### Work instruction
Please transcribe the data that follows without the pictures, keeping every word the same.

──────── Data extract ────────

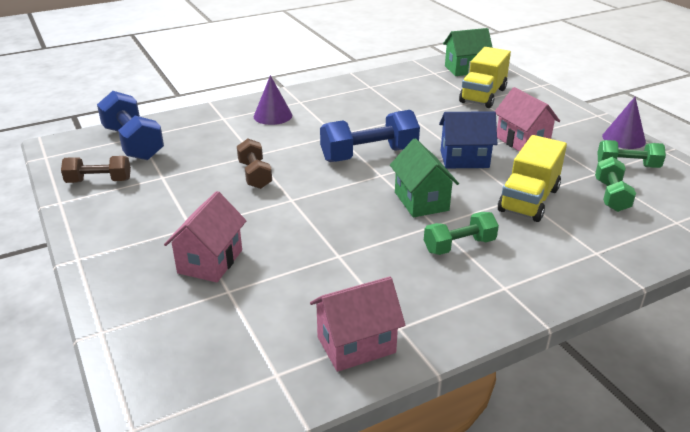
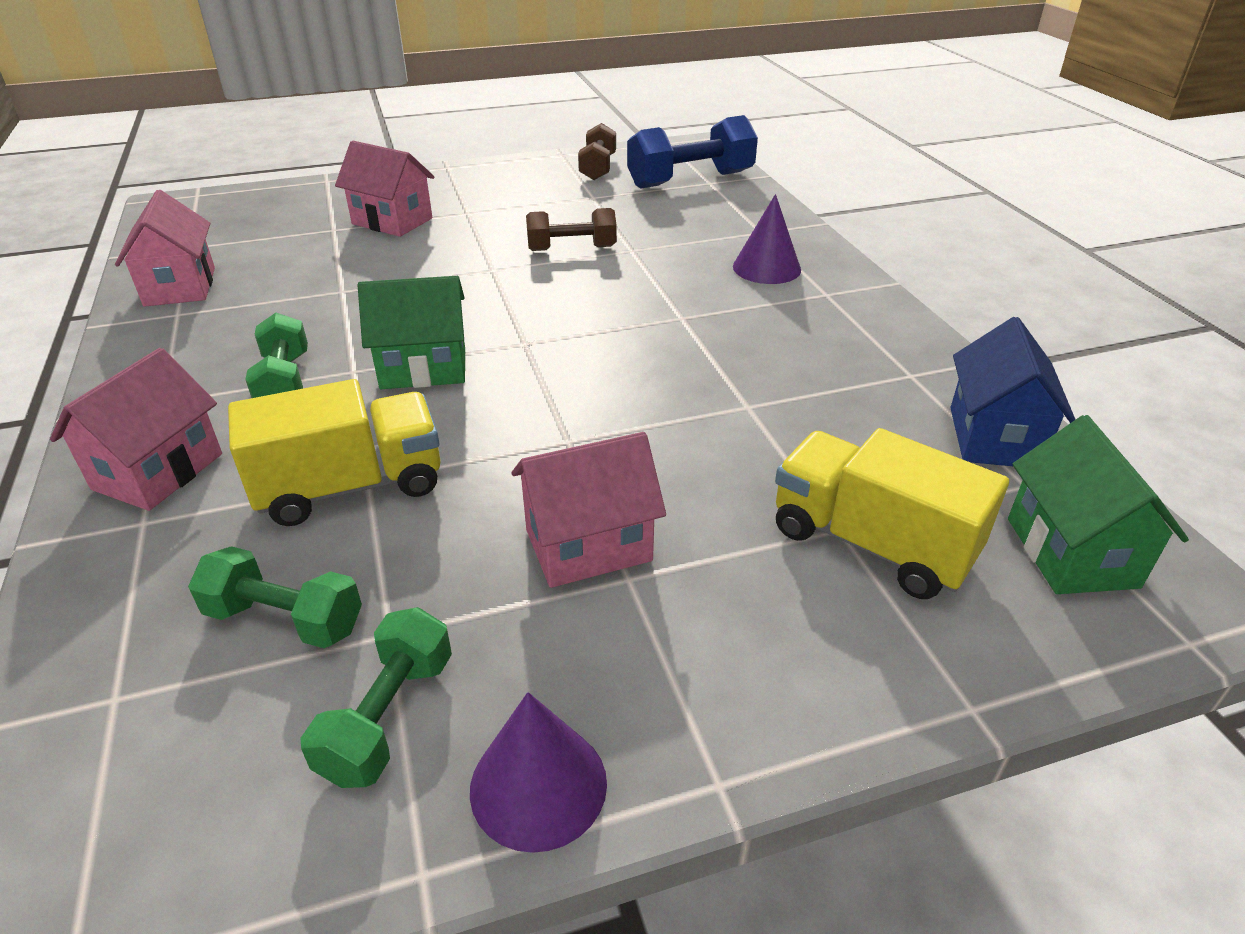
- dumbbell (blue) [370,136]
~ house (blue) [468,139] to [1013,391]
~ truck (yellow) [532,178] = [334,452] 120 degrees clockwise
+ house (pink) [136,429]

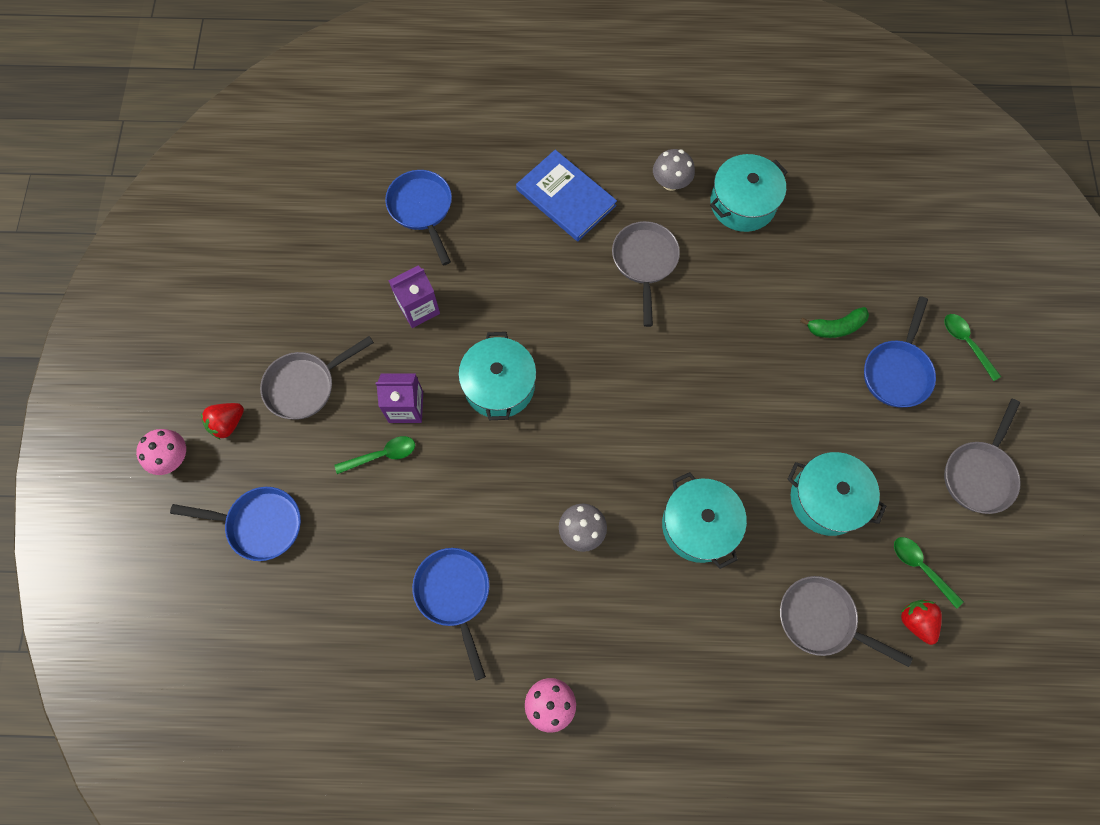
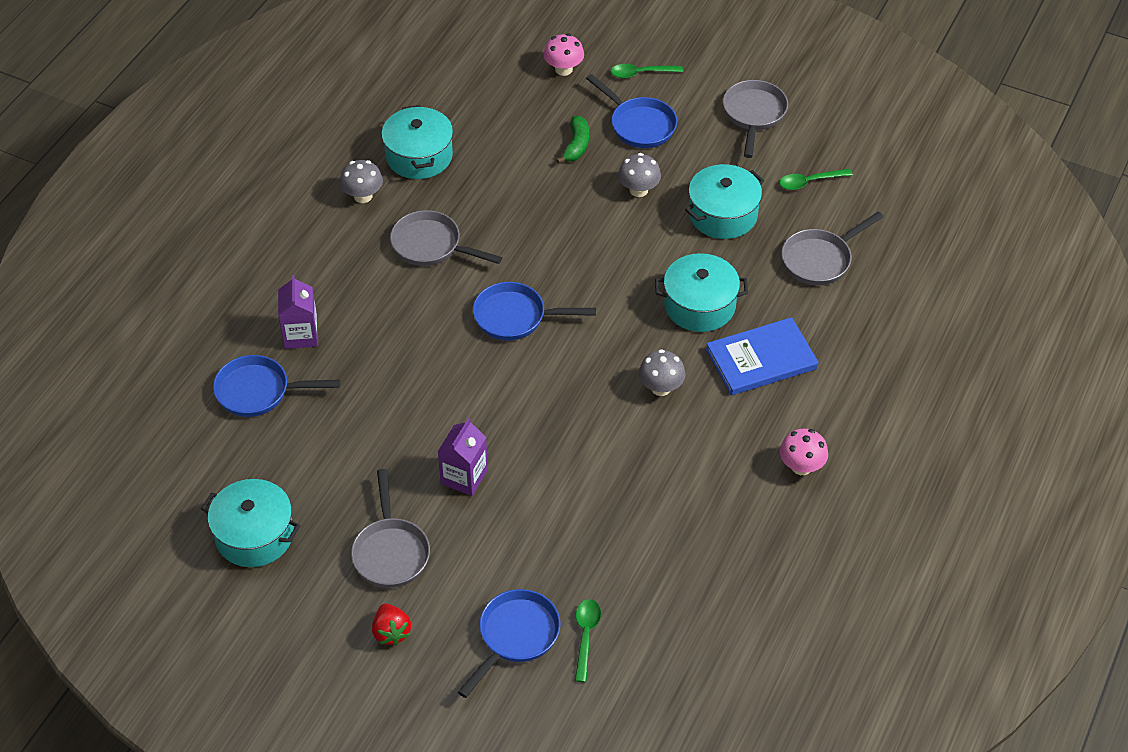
~ mushroom (pink) [161,452] to [564,55]
~ spoon (green) [375,455] to [588,640]
~ carton (purple) [414,296] to [298,312]
~ pan (blue) [450,614] to [534,311]
~ pot (turquoise) [497,376] to [250,523]
~ book (blue) [566,195] to [762,356]
- strawberry (red) [921,622]
~ pan (grey) [982,456] = [755,119] 135 degrees counterclockwise
+ mushroom (grey) [639,175]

────────

### Exercise answer
- dumbbell (blue) [370,136]
~ house (blue) [468,139] to [1013,391]
~ truck (yellow) [532,178] = [334,452] 120 degrees clockwise
+ house (pink) [136,429]

~ mushroom (pink) [161,452] to [564,55]
~ spoon (green) [375,455] to [588,640]
~ carton (purple) [414,296] to [298,312]
~ pan (blue) [450,614] to [534,311]
~ pot (turquoise) [497,376] to [250,523]
~ book (blue) [566,195] to [762,356]
- strawberry (red) [921,622]
~ pan (grey) [982,456] = [755,119] 135 degrees counterclockwise
+ mushroom (grey) [639,175]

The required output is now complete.